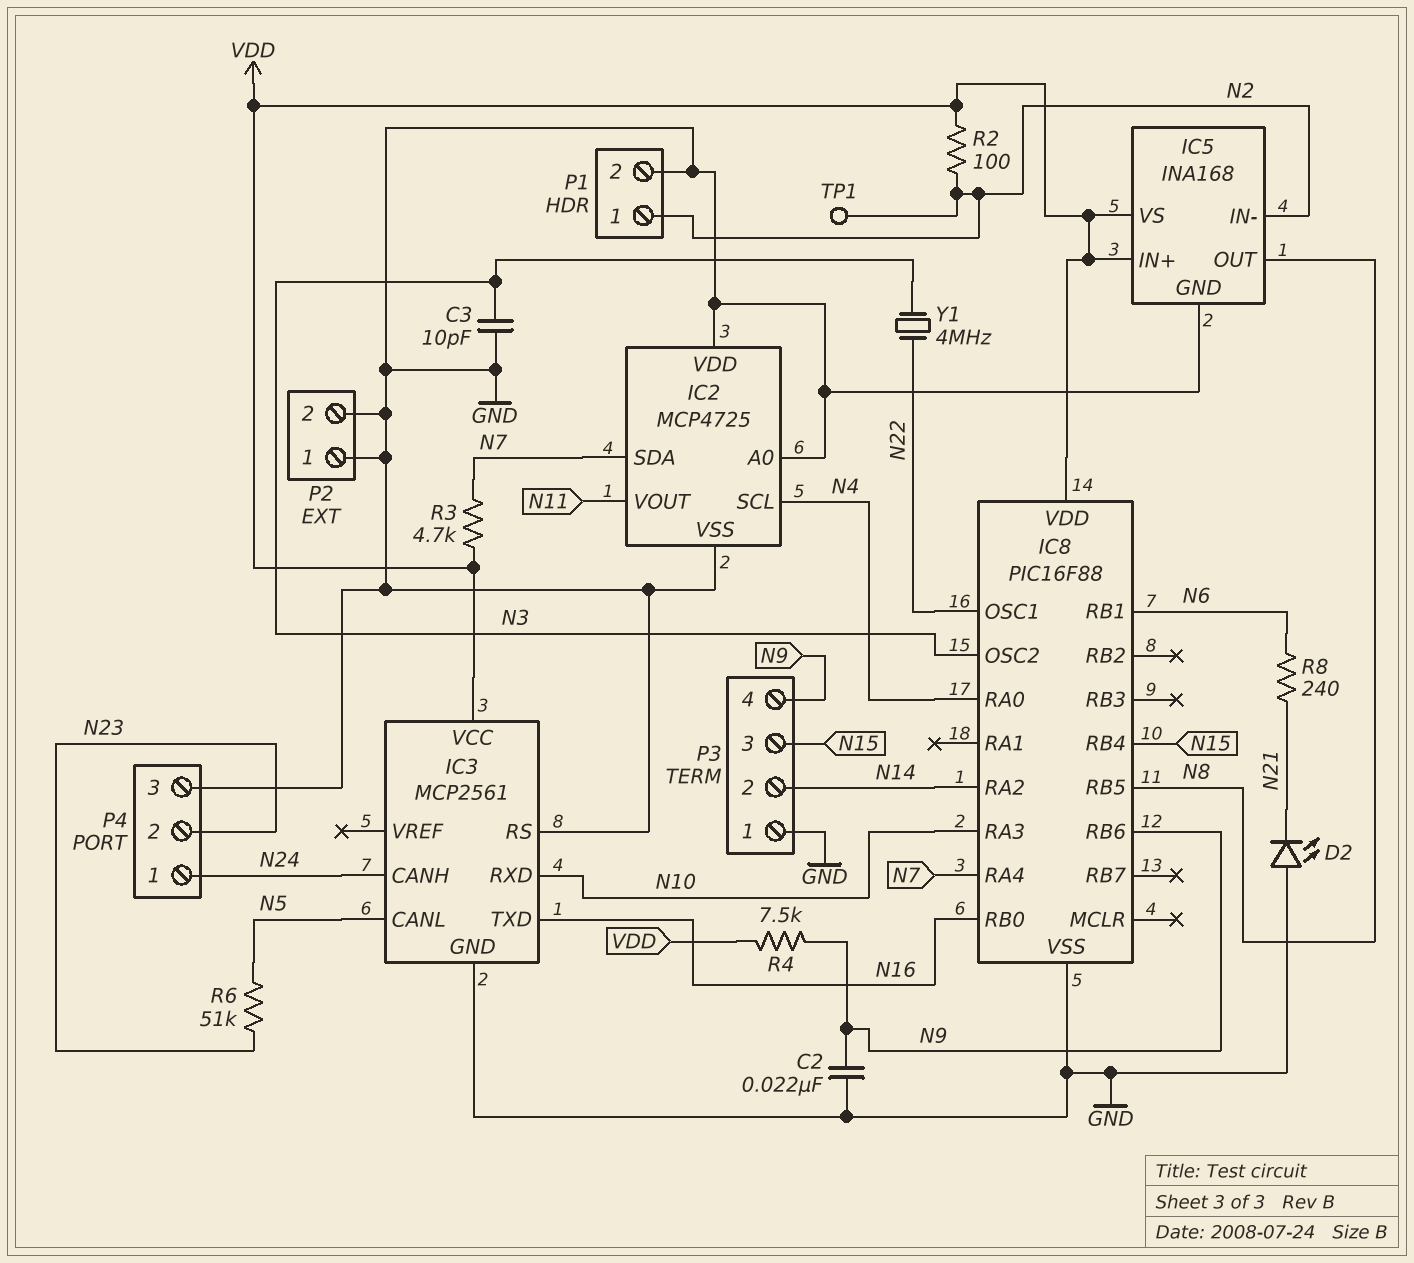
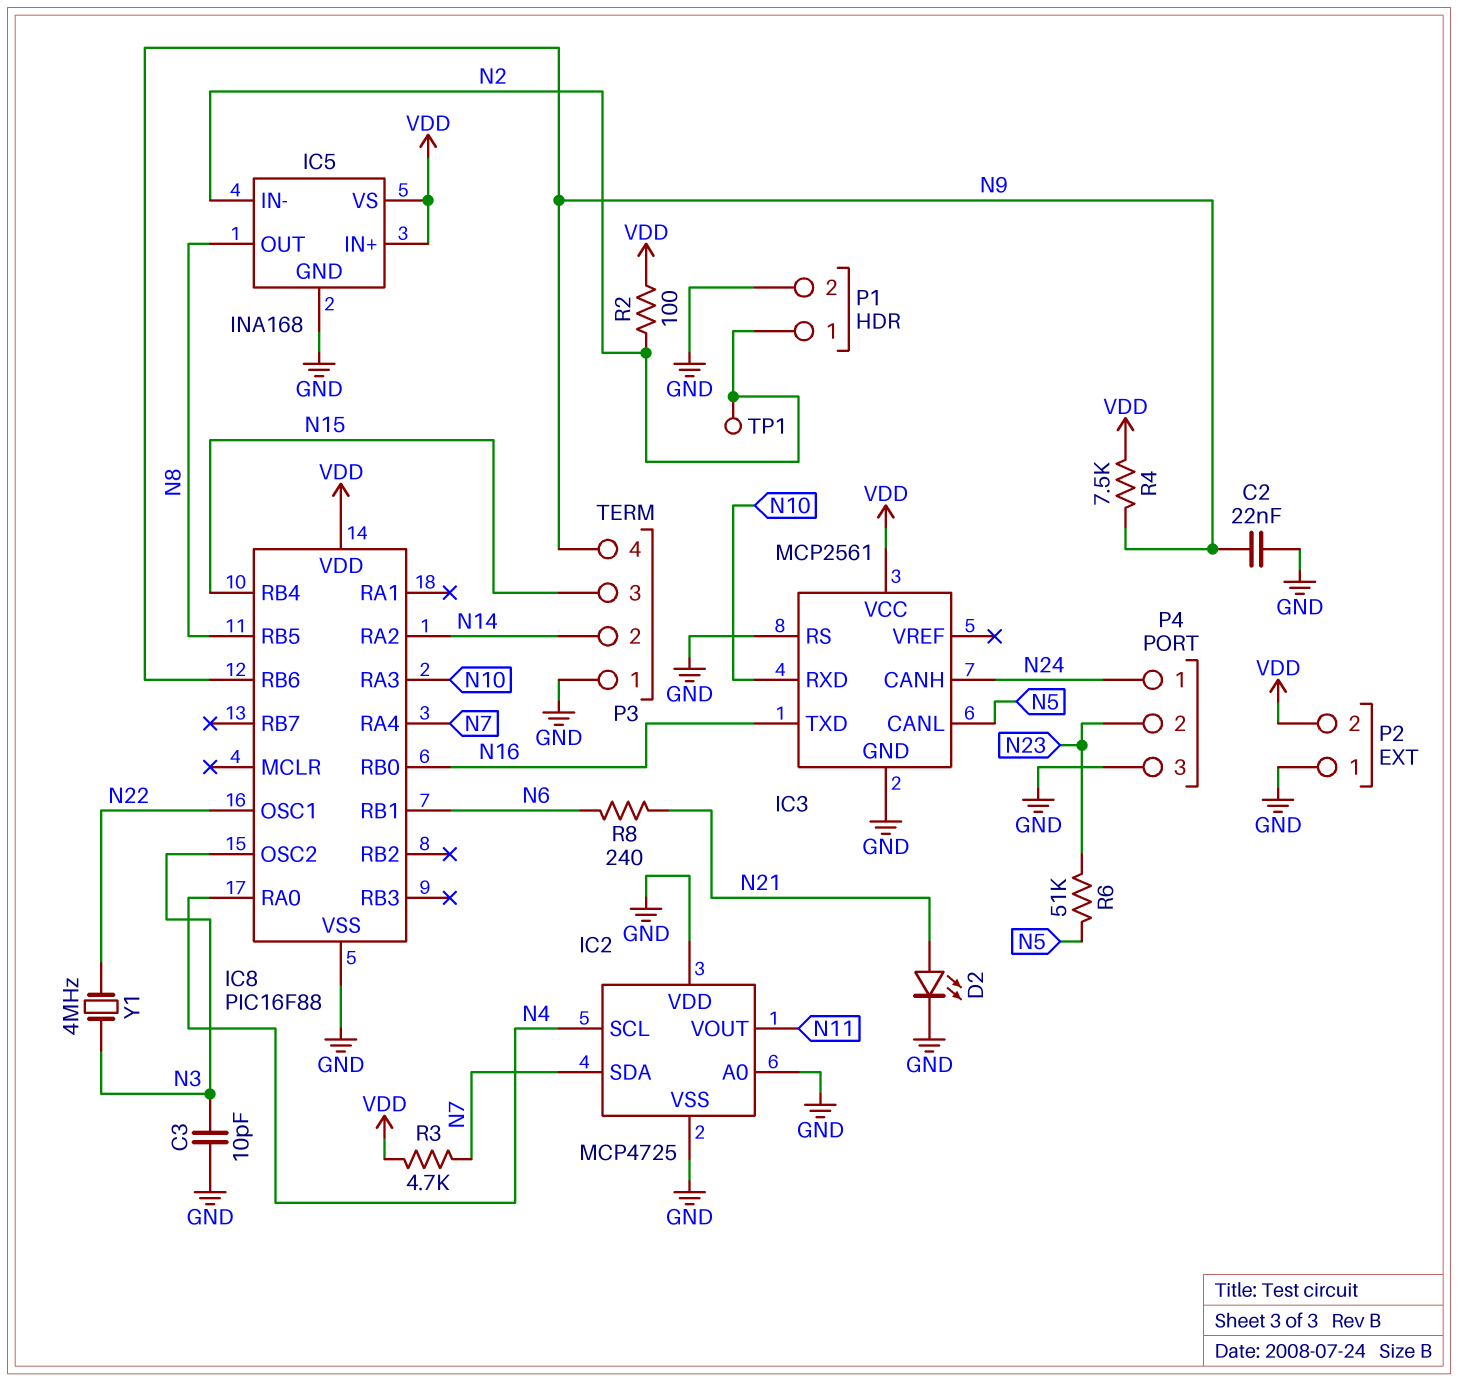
D2: LED (A GND, K N21) -> LED (A N21, K GND)
P2 pin 2: GND -> VDD

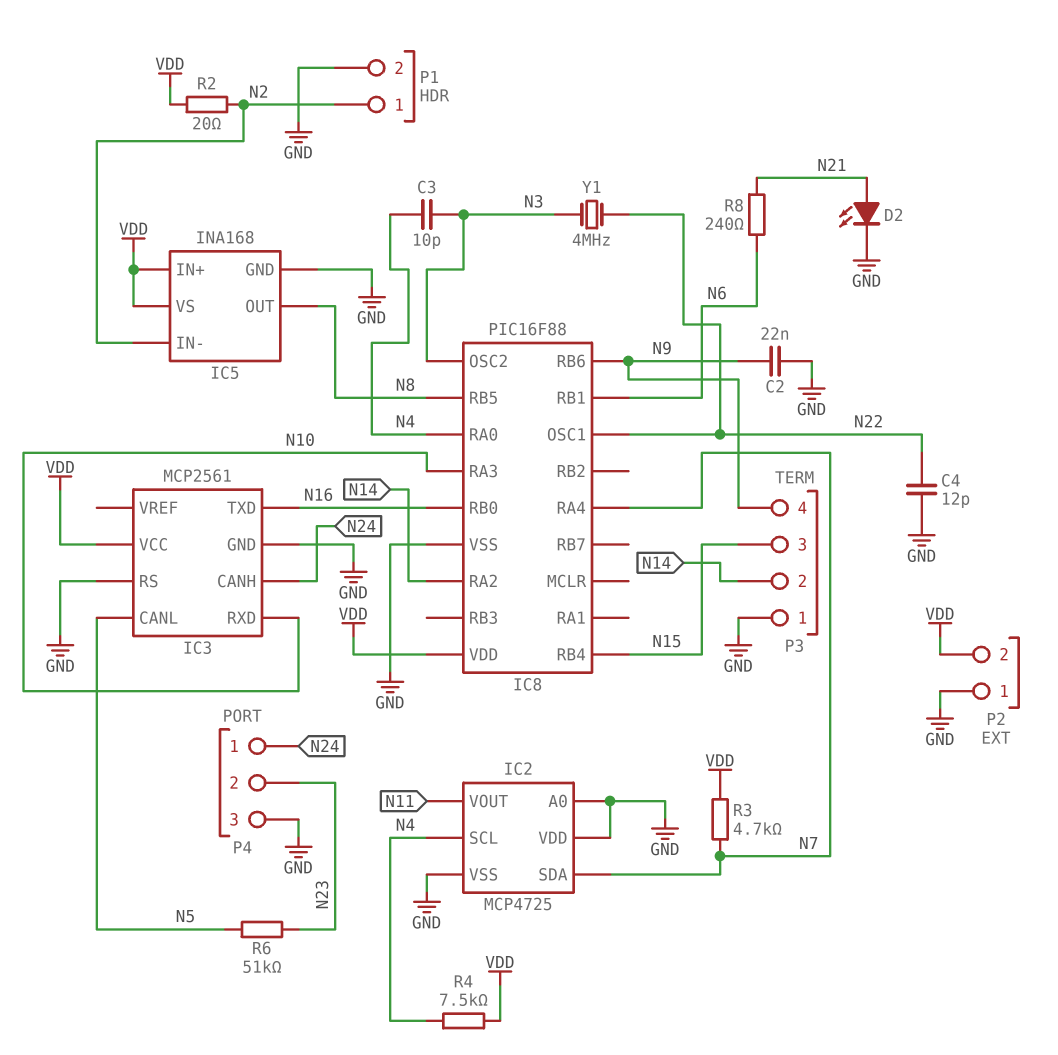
C3: 10pF (GND, N3) -> 10pF (N3, N4)
C4: none -> 12pF (GND, N22)
R2: 100 (N2, VDD) -> 20 (N2, VDD)
R4: 7.5k (N9, VDD) -> 7.5k (N4, VDD)
TP1: test point (N2) -> none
═══
Activity –
In the records above, locate the line containing "P2 pin 2: GND -> VDD", then copy exactly that line and every line after it through the end, omitting pictures.

Exercise result –
P2 pin 2: GND -> VDD

C3: 10pF (GND, N3) -> 10pF (N3, N4)
C4: none -> 12pF (GND, N22)
R2: 100 (N2, VDD) -> 20 (N2, VDD)
R4: 7.5k (N9, VDD) -> 7.5k (N4, VDD)
TP1: test point (N2) -> none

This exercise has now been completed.